Material provided —
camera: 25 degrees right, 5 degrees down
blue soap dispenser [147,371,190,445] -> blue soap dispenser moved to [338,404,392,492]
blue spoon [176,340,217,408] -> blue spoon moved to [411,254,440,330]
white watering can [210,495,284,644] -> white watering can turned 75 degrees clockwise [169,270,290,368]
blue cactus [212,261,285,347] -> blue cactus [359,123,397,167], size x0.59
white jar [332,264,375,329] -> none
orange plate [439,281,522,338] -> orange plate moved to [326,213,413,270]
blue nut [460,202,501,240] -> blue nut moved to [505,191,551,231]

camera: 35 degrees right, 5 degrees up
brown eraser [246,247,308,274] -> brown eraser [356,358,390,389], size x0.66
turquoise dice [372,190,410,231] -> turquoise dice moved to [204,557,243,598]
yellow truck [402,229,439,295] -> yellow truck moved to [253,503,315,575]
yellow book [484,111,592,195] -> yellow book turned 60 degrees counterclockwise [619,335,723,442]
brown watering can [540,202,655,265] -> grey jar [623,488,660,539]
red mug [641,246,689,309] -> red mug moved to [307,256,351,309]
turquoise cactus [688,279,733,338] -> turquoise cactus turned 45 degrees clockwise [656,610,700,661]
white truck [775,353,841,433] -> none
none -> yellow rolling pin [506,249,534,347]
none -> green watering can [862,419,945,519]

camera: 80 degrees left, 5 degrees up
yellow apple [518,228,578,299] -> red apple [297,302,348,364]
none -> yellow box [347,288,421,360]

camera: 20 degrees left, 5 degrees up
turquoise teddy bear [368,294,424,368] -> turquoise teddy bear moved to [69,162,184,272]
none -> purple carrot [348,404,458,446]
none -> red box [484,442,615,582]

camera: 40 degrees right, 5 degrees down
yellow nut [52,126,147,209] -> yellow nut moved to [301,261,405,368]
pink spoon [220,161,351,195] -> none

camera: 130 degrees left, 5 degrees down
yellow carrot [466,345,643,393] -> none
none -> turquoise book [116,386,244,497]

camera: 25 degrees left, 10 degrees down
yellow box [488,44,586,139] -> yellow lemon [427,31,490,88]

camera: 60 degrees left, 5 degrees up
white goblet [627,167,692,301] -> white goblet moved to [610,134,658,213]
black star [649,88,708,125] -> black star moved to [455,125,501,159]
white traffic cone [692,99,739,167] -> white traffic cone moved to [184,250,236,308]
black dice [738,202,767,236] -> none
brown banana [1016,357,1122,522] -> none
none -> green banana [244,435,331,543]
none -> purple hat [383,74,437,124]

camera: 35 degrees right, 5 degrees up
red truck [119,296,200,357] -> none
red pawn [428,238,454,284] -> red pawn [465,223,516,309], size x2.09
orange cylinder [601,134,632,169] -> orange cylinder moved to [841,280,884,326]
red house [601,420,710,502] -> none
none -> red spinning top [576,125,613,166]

What is needed —
Nothing but the lines with "degrees" should be returned, copied from the entries above.

Finished exercise —
camera: 25 degrees right, 5 degrees down
white watering can [210,495,284,644] -> white watering can turned 75 degrees clockwise [169,270,290,368]
camera: 35 degrees right, 5 degrees up
yellow book [484,111,592,195] -> yellow book turned 60 degrees counterclockwise [619,335,723,442]
turquoise cactus [688,279,733,338] -> turquoise cactus turned 45 degrees clockwise [656,610,700,661]
camera: 80 degrees left, 5 degrees up
camera: 20 degrees left, 5 degrees up
camera: 40 degrees right, 5 degrees down
camera: 130 degrees left, 5 degrees down
camera: 25 degrees left, 10 degrees down
camera: 60 degrees left, 5 degrees up
camera: 35 degrees right, 5 degrees up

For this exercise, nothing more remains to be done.